▸ Data extracted from a collection
[Start of Attachment]

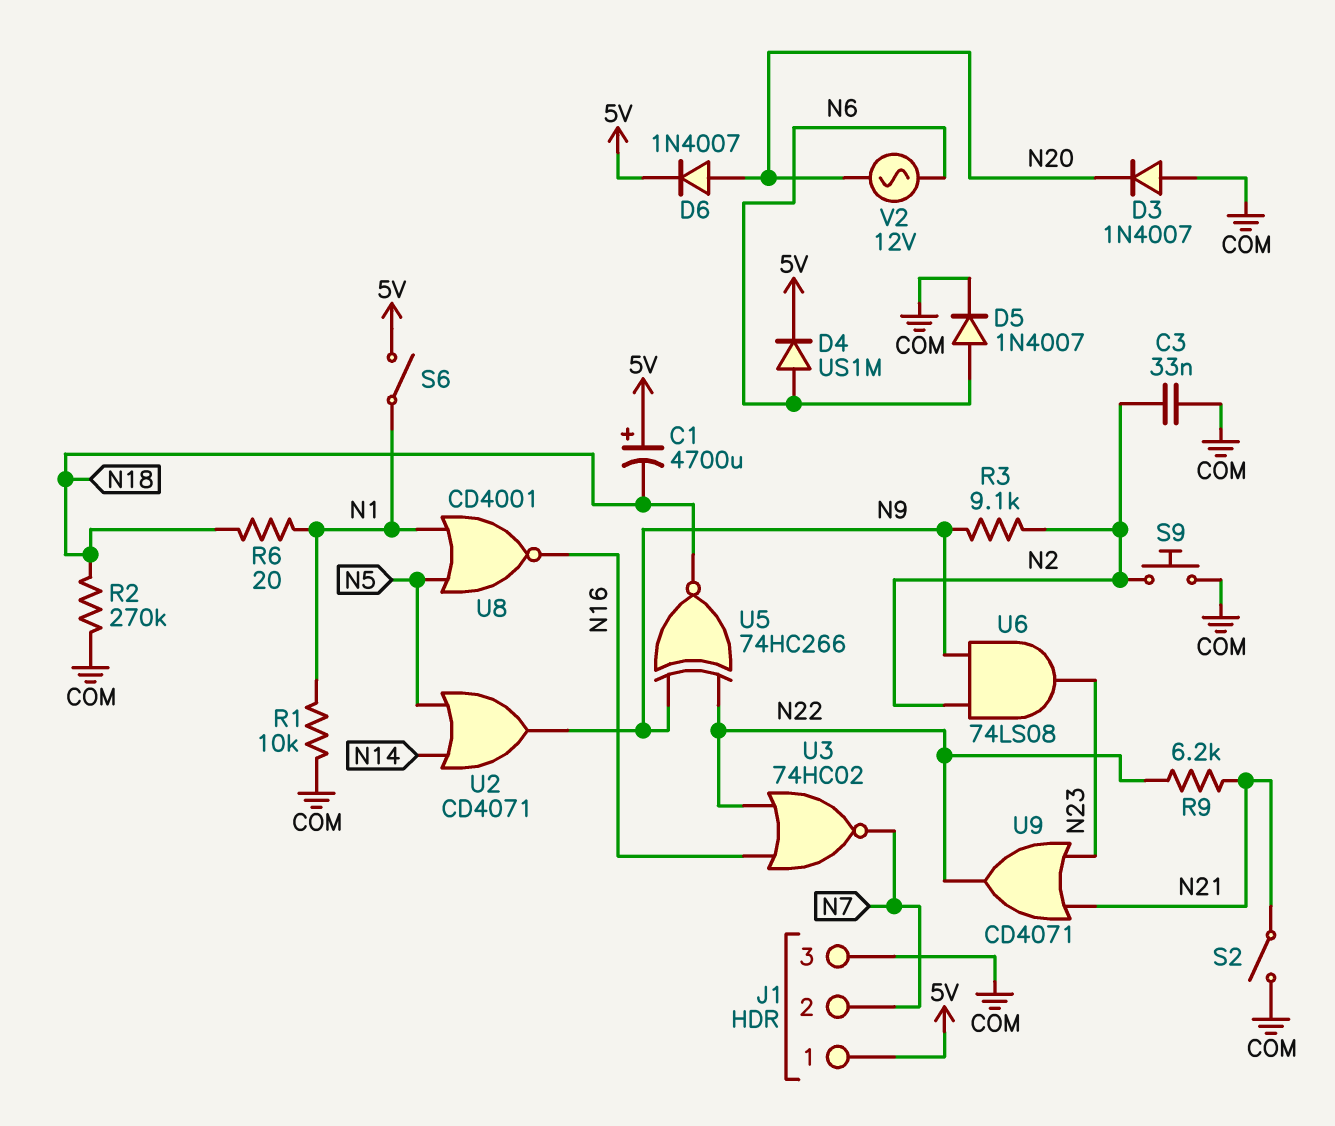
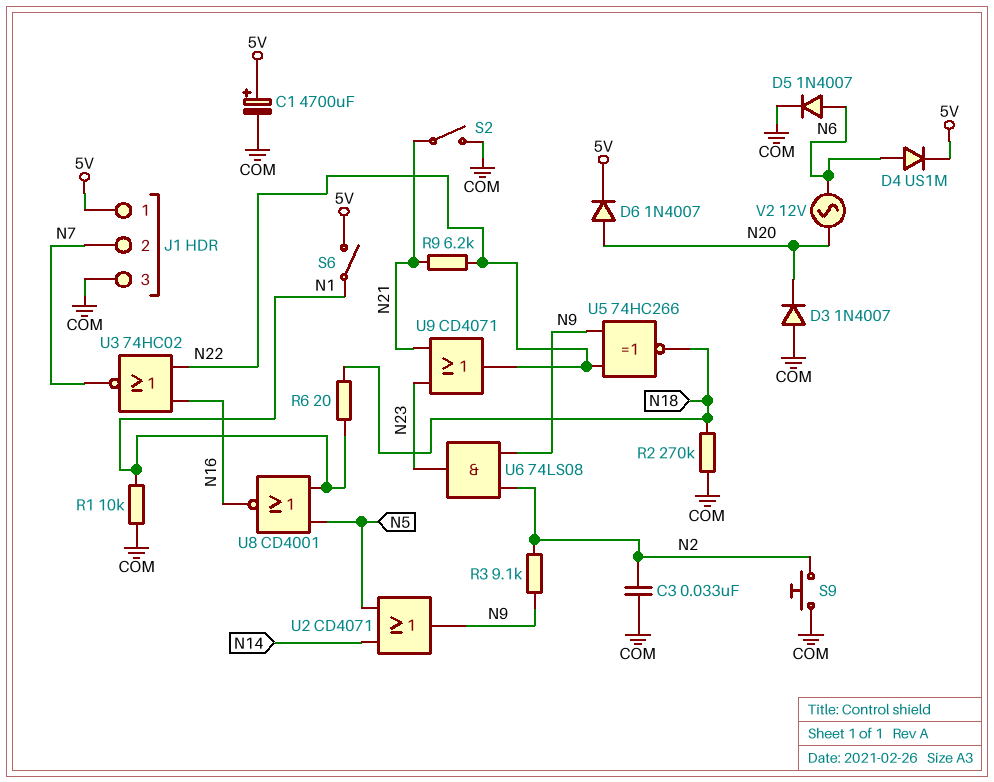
C1: 4700uF (plus 5V, minus N18) -> 4700uF (plus 5V, minus COM)

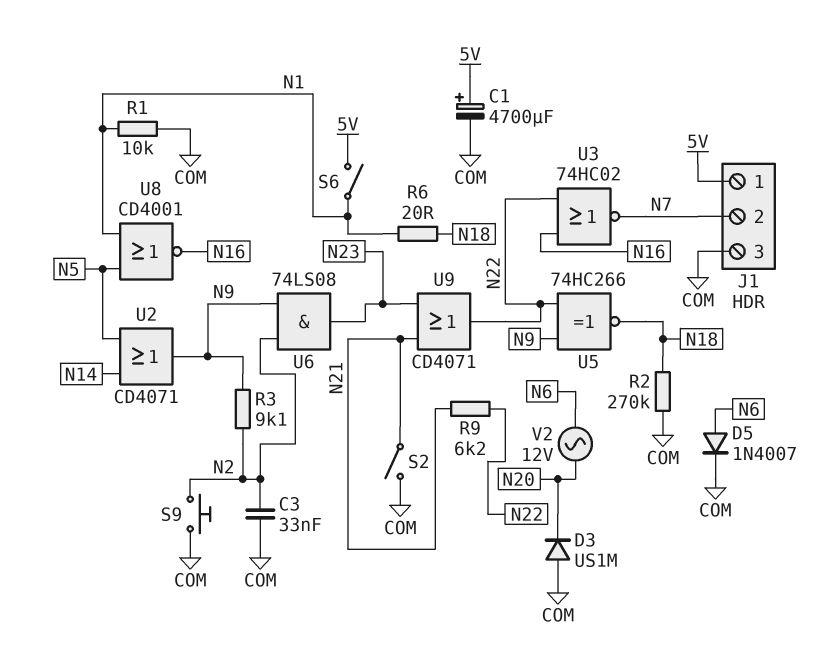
D3: diode 1N4007 (A COM, K N20) -> diode US1M (A COM, K N20)
D4: diode US1M (A N6, K 5V) -> none
D6: diode 1N4007 (A N20, K 5V) -> none

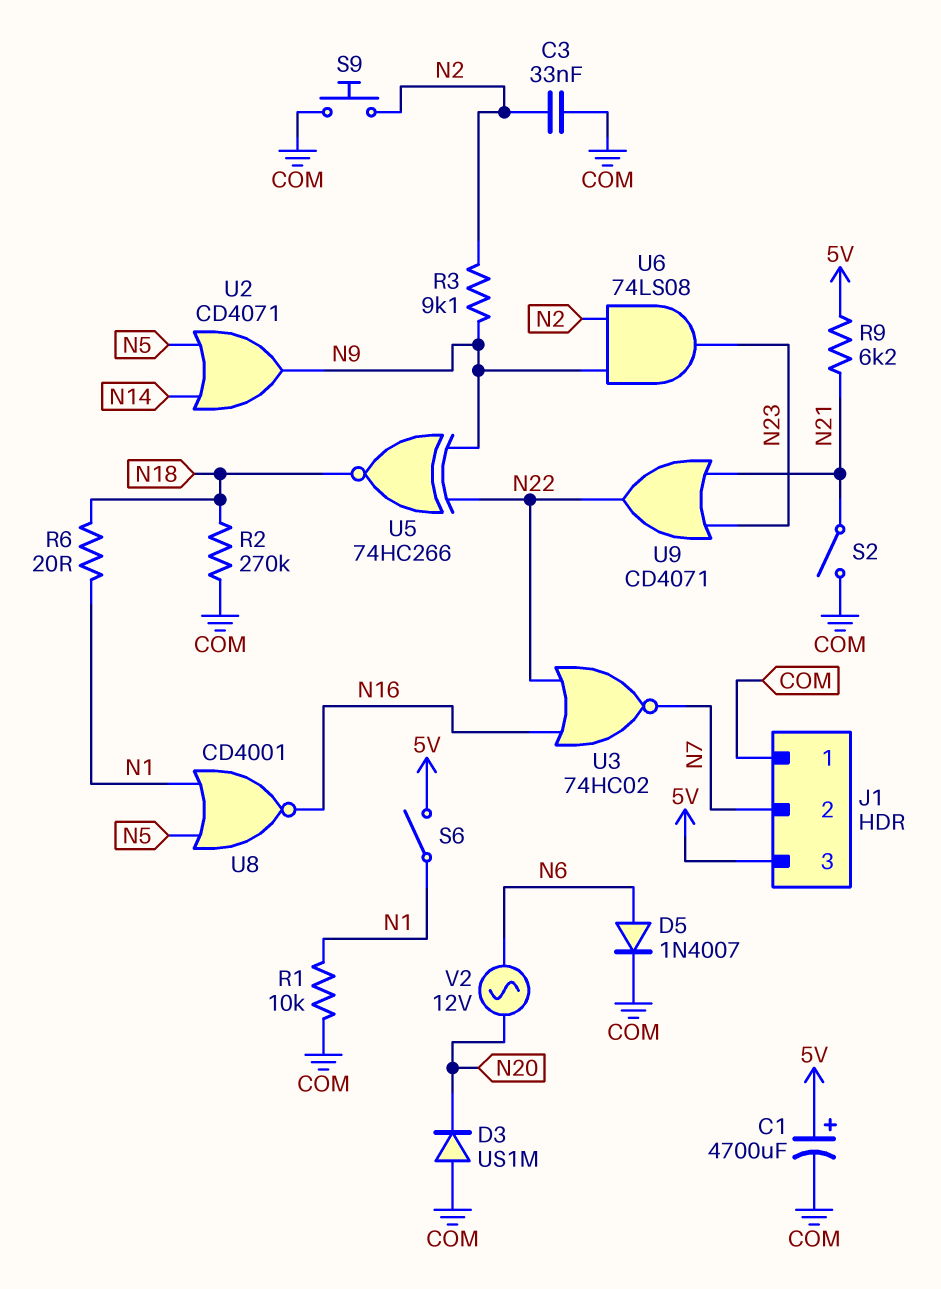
J1 pin 1: 5V -> COM
J1 pin 3: COM -> 5V
R9: 6.2k (N21, N22) -> 6.2k (5V, N21)

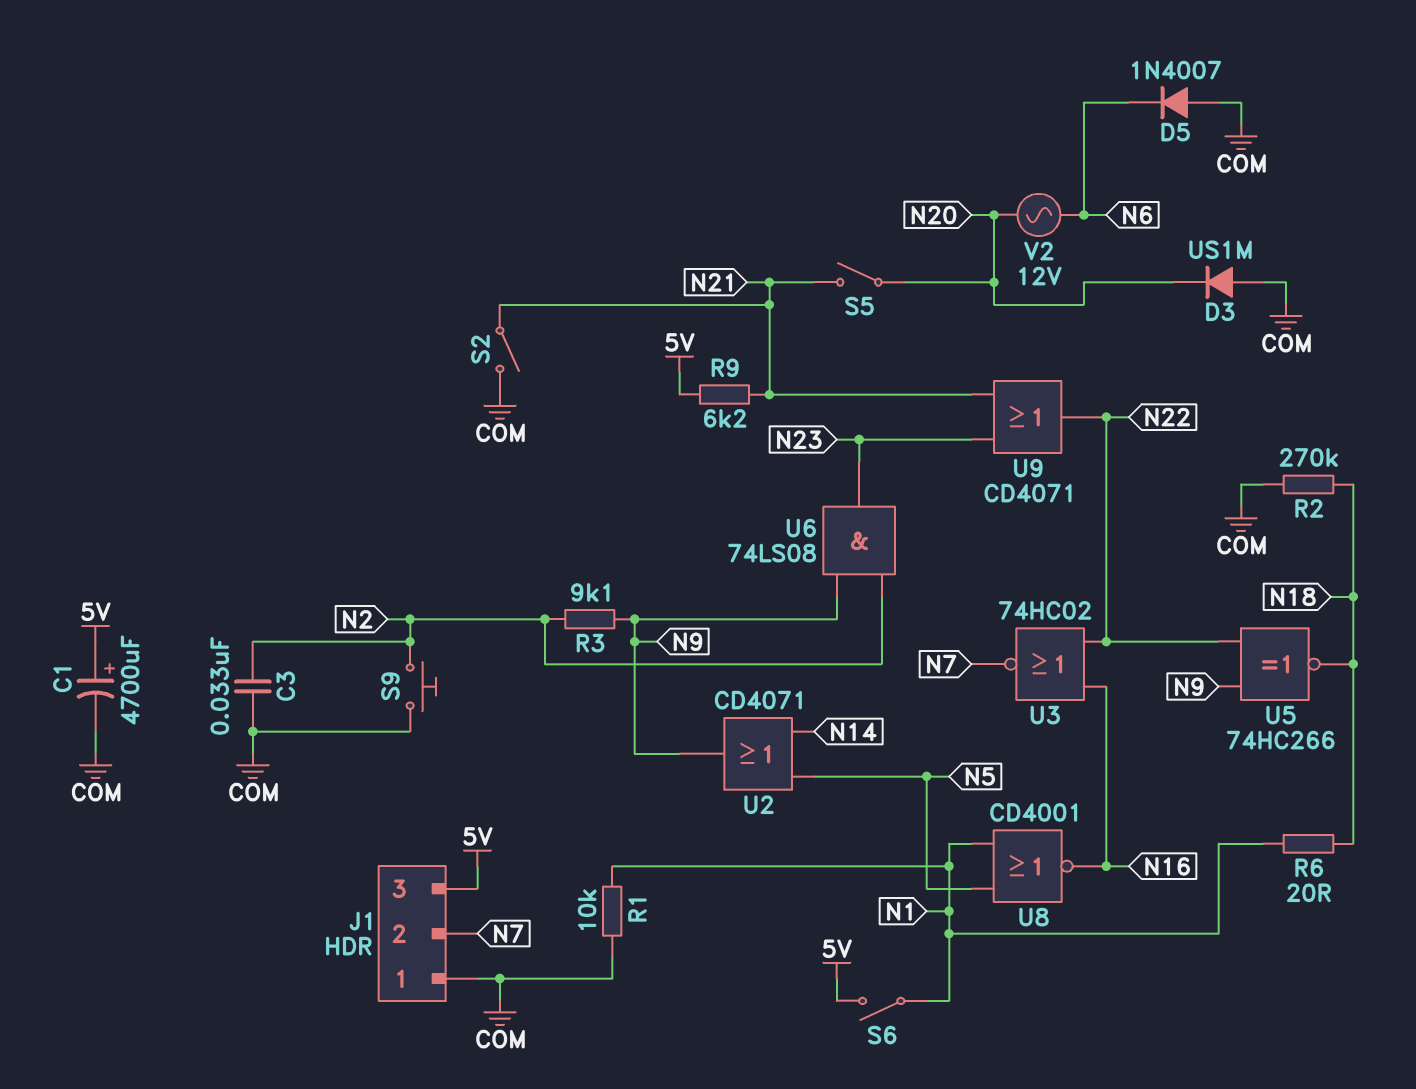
D5: diode 1N4007 (A N6, K COM) -> diode 1N4007 (A COM, K N6)
S5: none -> switch (N20, N21)

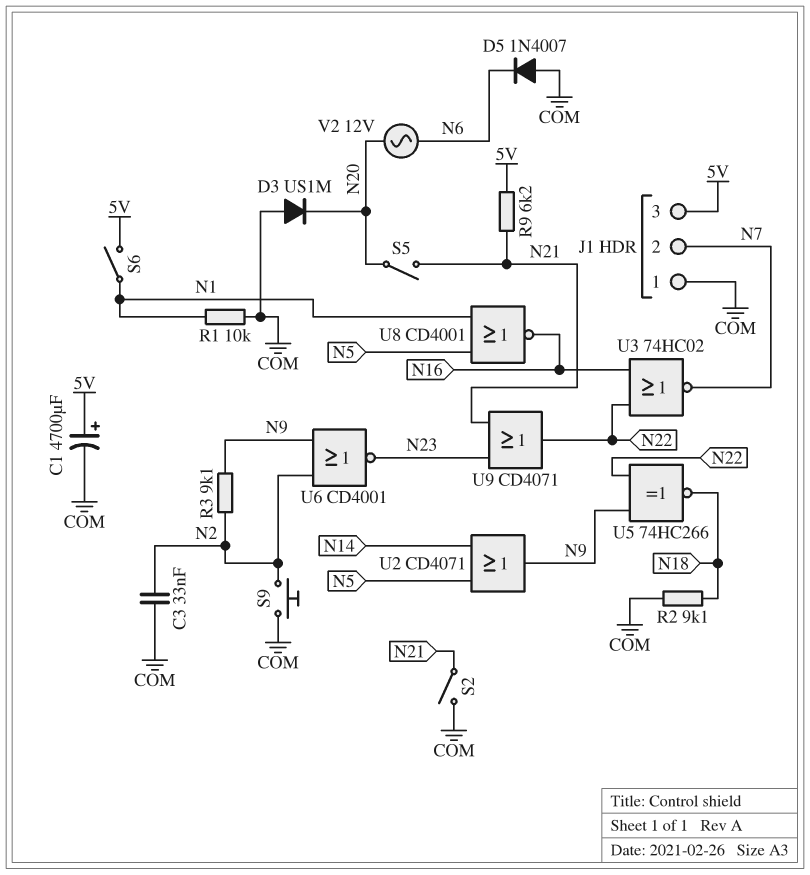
R2: 270k (COM, N18) -> 9.1k (COM, N18)
R6: 20 (N1, N18) -> none
U6: AND 74LS08 (in N2, in N9, out N23) -> NOR CD4001 (in N2, in N9, out N23)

[End of Attachment]

▸ Instructions to follow
Your copy of the data above should match it exactly, apart from the images.

▸ Task output
C1: 4700uF (plus 5V, minus N18) -> 4700uF (plus 5V, minus COM)

D3: diode 1N4007 (A COM, K N20) -> diode US1M (A COM, K N20)
D4: diode US1M (A N6, K 5V) -> none
D6: diode 1N4007 (A N20, K 5V) -> none

J1 pin 1: 5V -> COM
J1 pin 3: COM -> 5V
R9: 6.2k (N21, N22) -> 6.2k (5V, N21)

D5: diode 1N4007 (A N6, K COM) -> diode 1N4007 (A COM, K N6)
S5: none -> switch (N20, N21)

R2: 270k (COM, N18) -> 9.1k (COM, N18)
R6: 20 (N1, N18) -> none
U6: AND 74LS08 (in N2, in N9, out N23) -> NOR CD4001 (in N2, in N9, out N23)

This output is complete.